**Assignment:**
Output only the stretch of the listing that starts at the line containing "orange 1x1 brick [471,248,531,340]" and ends at the line containing "none -> yellow 1x2 brick [239,189,296,274]", reproduced exactly with both ends.

**Material for this task:**
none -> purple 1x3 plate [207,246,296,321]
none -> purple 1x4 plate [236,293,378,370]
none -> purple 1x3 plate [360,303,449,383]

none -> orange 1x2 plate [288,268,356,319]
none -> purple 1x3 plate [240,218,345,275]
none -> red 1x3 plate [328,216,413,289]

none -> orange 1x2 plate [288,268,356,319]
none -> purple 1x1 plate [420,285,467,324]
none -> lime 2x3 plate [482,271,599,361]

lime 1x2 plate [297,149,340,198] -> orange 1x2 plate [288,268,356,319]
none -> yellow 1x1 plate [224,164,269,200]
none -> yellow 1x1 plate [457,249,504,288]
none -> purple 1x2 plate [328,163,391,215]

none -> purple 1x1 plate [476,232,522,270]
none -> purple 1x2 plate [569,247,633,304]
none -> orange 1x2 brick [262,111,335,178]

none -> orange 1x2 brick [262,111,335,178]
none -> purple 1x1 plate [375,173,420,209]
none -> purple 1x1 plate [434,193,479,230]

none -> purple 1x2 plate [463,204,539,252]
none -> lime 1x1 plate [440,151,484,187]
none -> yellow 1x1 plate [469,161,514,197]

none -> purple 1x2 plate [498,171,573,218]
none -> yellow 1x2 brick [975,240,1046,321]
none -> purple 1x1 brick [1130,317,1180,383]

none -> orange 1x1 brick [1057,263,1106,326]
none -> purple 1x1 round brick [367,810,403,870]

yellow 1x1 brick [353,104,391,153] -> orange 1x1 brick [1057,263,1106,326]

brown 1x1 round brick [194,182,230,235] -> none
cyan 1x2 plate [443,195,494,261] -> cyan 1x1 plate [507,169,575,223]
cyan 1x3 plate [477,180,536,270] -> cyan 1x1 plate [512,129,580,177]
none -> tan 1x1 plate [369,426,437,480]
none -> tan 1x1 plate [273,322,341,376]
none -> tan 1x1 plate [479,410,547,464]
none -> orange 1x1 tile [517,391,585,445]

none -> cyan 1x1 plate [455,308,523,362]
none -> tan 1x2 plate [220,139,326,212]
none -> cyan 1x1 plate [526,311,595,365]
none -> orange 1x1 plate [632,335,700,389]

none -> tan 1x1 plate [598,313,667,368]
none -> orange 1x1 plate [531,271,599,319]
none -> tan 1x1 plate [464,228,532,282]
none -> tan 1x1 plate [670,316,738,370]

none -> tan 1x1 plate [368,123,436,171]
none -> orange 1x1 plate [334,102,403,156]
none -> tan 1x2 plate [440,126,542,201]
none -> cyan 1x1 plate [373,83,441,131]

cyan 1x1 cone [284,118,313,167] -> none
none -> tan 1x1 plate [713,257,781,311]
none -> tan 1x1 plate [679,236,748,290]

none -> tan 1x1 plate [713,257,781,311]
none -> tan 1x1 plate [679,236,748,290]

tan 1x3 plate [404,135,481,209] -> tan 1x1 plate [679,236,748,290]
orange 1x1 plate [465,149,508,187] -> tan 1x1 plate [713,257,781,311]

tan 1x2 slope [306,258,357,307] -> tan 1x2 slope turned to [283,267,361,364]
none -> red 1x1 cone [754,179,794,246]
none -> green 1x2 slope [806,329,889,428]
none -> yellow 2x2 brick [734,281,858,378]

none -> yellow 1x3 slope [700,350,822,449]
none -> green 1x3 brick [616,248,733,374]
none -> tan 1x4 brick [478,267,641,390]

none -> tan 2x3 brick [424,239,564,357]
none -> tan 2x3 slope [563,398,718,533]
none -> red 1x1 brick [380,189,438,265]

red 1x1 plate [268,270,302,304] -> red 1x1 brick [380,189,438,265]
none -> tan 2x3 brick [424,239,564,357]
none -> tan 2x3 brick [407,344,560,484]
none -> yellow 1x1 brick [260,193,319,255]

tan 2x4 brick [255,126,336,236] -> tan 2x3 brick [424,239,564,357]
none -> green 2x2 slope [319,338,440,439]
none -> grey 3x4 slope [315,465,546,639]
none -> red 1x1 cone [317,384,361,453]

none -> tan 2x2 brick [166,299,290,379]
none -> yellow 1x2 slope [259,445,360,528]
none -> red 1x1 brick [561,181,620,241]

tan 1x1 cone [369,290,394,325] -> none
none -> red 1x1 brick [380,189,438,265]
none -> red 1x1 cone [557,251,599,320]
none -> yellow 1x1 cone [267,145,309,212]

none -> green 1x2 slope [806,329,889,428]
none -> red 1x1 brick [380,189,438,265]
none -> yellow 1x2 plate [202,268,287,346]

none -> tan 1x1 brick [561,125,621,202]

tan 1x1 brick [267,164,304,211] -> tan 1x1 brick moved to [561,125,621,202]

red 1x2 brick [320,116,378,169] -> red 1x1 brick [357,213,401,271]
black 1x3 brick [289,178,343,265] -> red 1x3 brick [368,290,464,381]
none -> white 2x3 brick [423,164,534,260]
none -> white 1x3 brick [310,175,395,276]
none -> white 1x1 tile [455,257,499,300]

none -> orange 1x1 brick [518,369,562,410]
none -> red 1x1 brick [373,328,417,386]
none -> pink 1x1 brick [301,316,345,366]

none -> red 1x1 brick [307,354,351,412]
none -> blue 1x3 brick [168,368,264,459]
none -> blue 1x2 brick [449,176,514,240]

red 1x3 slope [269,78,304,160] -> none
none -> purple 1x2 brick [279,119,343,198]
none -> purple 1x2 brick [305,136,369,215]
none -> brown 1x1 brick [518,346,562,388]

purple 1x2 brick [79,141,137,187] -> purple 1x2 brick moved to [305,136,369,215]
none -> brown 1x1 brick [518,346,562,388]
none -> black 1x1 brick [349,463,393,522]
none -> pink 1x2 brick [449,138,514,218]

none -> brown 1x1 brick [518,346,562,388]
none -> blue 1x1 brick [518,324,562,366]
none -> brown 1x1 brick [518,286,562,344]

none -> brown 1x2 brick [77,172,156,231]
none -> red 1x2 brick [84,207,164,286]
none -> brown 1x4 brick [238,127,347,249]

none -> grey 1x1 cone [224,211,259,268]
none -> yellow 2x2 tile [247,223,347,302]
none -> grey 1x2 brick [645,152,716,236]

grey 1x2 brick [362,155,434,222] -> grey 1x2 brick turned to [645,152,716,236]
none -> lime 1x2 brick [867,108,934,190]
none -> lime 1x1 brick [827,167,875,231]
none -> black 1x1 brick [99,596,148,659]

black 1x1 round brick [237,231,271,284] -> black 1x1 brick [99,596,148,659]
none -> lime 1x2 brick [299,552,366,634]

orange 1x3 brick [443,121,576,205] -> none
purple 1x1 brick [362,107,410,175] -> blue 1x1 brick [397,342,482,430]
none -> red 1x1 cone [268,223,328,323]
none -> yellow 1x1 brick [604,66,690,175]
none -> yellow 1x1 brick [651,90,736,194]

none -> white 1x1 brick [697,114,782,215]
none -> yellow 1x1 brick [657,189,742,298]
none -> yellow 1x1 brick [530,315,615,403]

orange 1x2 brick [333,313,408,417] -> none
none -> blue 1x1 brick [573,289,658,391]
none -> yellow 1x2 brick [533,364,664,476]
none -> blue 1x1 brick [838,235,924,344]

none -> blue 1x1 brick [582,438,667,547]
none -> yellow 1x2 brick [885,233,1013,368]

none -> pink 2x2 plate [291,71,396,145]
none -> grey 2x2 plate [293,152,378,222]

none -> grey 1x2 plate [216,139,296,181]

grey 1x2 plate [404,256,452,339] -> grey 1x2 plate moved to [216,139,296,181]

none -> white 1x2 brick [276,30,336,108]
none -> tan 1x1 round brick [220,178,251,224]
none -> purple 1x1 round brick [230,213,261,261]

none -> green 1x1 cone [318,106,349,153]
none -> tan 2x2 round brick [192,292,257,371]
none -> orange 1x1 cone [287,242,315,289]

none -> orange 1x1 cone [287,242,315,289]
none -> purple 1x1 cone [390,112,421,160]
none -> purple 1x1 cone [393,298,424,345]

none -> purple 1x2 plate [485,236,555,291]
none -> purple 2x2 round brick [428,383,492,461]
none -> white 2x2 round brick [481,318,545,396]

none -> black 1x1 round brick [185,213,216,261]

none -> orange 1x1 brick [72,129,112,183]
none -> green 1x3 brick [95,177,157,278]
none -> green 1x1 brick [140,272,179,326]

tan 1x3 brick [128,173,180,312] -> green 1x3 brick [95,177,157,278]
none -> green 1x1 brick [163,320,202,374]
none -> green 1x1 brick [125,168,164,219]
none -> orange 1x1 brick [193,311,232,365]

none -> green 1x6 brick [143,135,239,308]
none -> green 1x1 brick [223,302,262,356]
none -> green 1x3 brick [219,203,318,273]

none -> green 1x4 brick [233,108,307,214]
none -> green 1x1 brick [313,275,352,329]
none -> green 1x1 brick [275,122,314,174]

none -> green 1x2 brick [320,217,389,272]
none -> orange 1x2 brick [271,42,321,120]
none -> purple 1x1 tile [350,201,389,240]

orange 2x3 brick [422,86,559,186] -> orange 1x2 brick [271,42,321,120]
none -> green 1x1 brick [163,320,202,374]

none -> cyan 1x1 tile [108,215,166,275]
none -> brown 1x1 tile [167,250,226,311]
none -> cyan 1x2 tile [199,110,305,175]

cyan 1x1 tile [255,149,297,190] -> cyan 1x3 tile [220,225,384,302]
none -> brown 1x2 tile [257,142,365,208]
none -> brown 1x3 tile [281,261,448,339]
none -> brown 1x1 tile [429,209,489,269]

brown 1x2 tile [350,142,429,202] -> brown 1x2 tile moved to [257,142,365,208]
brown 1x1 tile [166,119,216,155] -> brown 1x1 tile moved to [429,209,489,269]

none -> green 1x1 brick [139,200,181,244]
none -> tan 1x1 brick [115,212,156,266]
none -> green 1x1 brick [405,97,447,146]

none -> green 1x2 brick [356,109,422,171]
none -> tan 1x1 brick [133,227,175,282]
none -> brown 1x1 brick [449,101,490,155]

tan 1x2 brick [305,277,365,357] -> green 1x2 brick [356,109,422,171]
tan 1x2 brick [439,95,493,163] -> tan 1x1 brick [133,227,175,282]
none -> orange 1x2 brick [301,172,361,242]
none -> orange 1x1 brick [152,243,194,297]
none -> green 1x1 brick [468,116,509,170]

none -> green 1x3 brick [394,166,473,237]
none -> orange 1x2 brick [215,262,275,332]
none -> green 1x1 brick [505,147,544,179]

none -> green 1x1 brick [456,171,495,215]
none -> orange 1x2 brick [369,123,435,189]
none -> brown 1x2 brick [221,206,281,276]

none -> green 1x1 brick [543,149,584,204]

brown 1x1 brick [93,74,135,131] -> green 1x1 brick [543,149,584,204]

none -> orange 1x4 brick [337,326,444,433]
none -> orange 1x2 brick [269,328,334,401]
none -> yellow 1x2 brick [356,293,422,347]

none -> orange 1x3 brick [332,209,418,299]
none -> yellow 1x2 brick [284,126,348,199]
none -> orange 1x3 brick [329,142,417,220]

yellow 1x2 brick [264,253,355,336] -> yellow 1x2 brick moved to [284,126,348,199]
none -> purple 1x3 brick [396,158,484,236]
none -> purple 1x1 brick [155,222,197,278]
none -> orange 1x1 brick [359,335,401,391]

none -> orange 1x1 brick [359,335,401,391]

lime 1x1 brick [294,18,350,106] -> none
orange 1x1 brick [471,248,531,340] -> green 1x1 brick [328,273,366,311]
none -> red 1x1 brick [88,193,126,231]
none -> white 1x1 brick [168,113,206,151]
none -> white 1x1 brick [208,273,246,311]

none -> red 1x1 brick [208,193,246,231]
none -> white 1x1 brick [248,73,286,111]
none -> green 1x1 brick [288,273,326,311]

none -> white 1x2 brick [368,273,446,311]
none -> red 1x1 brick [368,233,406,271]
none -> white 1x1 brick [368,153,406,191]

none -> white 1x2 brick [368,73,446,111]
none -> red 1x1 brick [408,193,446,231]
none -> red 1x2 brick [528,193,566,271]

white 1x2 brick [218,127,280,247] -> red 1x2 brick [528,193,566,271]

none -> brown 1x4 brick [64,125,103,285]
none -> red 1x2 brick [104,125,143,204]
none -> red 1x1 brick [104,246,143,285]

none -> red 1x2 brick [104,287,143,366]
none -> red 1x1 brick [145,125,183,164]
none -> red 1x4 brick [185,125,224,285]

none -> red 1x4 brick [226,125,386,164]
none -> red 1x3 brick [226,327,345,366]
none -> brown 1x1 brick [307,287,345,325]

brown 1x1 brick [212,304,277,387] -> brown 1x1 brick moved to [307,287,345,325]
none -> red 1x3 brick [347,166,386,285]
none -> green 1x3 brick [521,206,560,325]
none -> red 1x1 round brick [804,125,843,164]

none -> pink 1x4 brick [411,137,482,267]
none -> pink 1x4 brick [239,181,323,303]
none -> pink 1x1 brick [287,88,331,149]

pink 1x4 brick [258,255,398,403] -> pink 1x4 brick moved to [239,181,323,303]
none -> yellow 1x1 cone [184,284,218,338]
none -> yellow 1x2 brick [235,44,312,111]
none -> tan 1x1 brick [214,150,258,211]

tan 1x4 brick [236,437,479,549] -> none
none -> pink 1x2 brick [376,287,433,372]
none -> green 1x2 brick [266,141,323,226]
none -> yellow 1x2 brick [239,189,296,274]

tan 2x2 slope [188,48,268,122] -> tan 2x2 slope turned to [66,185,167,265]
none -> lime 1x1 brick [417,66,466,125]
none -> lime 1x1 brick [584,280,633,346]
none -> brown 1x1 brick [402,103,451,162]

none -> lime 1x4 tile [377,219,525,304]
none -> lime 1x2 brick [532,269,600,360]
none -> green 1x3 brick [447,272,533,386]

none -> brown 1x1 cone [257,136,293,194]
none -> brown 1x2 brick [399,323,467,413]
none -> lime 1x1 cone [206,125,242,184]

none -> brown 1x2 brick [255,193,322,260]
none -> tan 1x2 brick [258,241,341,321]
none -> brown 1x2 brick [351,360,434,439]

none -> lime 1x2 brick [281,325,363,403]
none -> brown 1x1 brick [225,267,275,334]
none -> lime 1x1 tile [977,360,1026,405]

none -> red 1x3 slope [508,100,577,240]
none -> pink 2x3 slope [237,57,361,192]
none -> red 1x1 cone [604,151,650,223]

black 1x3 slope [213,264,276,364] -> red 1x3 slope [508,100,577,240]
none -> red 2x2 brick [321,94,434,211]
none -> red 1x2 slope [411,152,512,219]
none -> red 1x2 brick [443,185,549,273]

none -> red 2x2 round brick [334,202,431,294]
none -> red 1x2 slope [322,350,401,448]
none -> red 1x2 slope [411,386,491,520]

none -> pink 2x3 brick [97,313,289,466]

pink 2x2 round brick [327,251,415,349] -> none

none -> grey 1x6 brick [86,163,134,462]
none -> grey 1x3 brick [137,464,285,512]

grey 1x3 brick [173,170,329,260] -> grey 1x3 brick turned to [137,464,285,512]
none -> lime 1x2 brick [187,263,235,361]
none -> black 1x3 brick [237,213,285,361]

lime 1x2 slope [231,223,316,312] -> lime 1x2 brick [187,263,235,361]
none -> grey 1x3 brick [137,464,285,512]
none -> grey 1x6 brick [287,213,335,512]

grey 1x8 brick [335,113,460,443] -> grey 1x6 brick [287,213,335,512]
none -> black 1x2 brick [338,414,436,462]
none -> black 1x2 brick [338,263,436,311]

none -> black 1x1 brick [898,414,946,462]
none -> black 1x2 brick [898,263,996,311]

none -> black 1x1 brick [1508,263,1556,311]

**Task solution:**
orange 1x1 brick [471,248,531,340] -> green 1x1 brick [328,273,366,311]
none -> red 1x1 brick [88,193,126,231]
none -> white 1x1 brick [168,113,206,151]
none -> white 1x1 brick [208,273,246,311]

none -> red 1x1 brick [208,193,246,231]
none -> white 1x1 brick [248,73,286,111]
none -> green 1x1 brick [288,273,326,311]

none -> white 1x2 brick [368,273,446,311]
none -> red 1x1 brick [368,233,406,271]
none -> white 1x1 brick [368,153,406,191]

none -> white 1x2 brick [368,73,446,111]
none -> red 1x1 brick [408,193,446,231]
none -> red 1x2 brick [528,193,566,271]

white 1x2 brick [218,127,280,247] -> red 1x2 brick [528,193,566,271]

none -> brown 1x4 brick [64,125,103,285]
none -> red 1x2 brick [104,125,143,204]
none -> red 1x1 brick [104,246,143,285]

none -> red 1x2 brick [104,287,143,366]
none -> red 1x1 brick [145,125,183,164]
none -> red 1x4 brick [185,125,224,285]

none -> red 1x4 brick [226,125,386,164]
none -> red 1x3 brick [226,327,345,366]
none -> brown 1x1 brick [307,287,345,325]

brown 1x1 brick [212,304,277,387] -> brown 1x1 brick moved to [307,287,345,325]
none -> red 1x3 brick [347,166,386,285]
none -> green 1x3 brick [521,206,560,325]
none -> red 1x1 round brick [804,125,843,164]

none -> pink 1x4 brick [411,137,482,267]
none -> pink 1x4 brick [239,181,323,303]
none -> pink 1x1 brick [287,88,331,149]

pink 1x4 brick [258,255,398,403] -> pink 1x4 brick moved to [239,181,323,303]
none -> yellow 1x1 cone [184,284,218,338]
none -> yellow 1x2 brick [235,44,312,111]
none -> tan 1x1 brick [214,150,258,211]

tan 1x4 brick [236,437,479,549] -> none
none -> pink 1x2 brick [376,287,433,372]
none -> green 1x2 brick [266,141,323,226]
none -> yellow 1x2 brick [239,189,296,274]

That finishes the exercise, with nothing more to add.